_Brief:_
Among the lines below, restate word for word only those from the line with "J5 pin 2: W29 -> GND" through the line with "J3 pin 2: VLOAD -> AGND", with both end lines kept.

_Data supplied:_
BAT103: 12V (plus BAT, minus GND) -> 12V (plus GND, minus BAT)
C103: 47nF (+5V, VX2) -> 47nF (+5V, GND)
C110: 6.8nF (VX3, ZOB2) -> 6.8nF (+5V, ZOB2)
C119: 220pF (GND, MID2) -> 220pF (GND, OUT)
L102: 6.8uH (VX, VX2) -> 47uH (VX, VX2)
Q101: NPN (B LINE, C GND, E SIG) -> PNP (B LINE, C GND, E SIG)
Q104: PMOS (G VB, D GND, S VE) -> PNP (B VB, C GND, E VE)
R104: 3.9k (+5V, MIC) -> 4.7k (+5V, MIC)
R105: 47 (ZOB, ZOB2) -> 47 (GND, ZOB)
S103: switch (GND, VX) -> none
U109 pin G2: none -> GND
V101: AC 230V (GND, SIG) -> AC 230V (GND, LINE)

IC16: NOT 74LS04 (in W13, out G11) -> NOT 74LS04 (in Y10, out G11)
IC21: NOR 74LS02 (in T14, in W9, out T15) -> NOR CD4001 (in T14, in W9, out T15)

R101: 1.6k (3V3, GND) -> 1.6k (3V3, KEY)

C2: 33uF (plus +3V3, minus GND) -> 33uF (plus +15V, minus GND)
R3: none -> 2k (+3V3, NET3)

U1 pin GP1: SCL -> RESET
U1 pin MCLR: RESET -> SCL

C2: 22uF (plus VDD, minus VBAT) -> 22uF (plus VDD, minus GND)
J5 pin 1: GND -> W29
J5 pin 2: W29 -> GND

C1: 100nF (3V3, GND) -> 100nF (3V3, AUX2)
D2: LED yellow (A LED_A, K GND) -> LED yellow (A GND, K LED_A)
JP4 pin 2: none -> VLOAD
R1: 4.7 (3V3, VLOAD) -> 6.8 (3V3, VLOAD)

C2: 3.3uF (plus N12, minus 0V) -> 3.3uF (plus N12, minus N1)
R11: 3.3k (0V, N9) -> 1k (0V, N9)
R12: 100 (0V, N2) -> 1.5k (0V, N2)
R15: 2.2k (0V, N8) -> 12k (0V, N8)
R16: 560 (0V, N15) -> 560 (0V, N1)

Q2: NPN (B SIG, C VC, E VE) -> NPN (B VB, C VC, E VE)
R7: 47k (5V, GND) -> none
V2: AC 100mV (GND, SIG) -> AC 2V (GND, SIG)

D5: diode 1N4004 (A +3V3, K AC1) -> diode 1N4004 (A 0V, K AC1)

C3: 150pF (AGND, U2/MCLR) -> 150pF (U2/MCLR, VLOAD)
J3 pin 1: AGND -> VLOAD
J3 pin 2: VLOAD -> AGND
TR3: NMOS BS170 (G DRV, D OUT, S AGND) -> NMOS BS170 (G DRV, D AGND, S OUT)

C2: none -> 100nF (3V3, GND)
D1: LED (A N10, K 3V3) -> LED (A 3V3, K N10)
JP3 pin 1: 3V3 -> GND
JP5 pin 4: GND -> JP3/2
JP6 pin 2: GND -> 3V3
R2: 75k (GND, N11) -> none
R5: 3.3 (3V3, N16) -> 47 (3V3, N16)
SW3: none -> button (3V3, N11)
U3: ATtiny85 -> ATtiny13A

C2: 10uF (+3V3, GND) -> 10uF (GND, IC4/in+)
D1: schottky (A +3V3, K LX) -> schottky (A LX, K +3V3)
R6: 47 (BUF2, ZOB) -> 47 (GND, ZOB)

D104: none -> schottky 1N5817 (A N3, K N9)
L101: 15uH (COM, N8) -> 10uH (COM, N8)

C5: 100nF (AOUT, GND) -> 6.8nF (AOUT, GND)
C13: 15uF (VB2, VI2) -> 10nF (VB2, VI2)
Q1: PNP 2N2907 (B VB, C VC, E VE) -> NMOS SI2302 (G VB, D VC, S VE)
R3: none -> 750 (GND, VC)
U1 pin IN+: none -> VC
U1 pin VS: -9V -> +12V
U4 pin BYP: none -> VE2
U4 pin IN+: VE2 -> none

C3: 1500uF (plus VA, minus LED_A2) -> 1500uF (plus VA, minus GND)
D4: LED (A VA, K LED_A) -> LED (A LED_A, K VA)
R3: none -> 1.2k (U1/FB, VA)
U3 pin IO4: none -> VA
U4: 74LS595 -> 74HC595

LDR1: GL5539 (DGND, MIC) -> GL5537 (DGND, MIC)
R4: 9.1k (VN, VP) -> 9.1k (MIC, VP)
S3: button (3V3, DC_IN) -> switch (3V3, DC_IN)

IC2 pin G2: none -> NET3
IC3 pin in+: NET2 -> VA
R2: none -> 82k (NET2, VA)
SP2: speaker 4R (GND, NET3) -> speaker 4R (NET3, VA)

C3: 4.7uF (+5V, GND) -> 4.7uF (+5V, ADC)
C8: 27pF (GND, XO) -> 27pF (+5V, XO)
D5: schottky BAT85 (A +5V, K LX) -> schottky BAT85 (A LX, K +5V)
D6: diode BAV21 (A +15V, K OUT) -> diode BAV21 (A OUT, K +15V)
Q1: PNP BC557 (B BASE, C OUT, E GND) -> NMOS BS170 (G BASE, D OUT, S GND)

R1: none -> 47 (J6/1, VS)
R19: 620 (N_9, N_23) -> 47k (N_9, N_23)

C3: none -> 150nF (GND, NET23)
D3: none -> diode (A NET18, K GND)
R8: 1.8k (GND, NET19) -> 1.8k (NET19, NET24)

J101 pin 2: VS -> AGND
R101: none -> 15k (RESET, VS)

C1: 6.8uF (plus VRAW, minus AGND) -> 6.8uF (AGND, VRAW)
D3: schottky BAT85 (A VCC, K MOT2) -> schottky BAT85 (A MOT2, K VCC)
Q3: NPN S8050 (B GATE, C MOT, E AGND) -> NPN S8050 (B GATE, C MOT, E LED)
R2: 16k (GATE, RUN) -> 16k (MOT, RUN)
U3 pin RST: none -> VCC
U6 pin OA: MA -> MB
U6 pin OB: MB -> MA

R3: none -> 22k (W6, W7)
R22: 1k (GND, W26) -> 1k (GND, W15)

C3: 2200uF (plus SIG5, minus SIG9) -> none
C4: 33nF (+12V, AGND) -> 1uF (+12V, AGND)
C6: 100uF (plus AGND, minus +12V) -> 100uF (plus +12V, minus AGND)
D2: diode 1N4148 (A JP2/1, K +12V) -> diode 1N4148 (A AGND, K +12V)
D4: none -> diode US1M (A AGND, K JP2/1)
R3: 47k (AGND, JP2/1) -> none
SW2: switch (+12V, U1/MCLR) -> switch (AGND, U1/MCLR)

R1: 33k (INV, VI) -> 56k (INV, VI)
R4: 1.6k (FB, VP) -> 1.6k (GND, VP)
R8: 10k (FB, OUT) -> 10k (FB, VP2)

_Task output:_
J5 pin 2: W29 -> GND

C1: 100nF (3V3, GND) -> 100nF (3V3, AUX2)
D2: LED yellow (A LED_A, K GND) -> LED yellow (A GND, K LED_A)
JP4 pin 2: none -> VLOAD
R1: 4.7 (3V3, VLOAD) -> 6.8 (3V3, VLOAD)

C2: 3.3uF (plus N12, minus 0V) -> 3.3uF (plus N12, minus N1)
R11: 3.3k (0V, N9) -> 1k (0V, N9)
R12: 100 (0V, N2) -> 1.5k (0V, N2)
R15: 2.2k (0V, N8) -> 12k (0V, N8)
R16: 560 (0V, N15) -> 560 (0V, N1)

Q2: NPN (B SIG, C VC, E VE) -> NPN (B VB, C VC, E VE)
R7: 47k (5V, GND) -> none
V2: AC 100mV (GND, SIG) -> AC 2V (GND, SIG)

D5: diode 1N4004 (A +3V3, K AC1) -> diode 1N4004 (A 0V, K AC1)

C3: 150pF (AGND, U2/MCLR) -> 150pF (U2/MCLR, VLOAD)
J3 pin 1: AGND -> VLOAD
J3 pin 2: VLOAD -> AGND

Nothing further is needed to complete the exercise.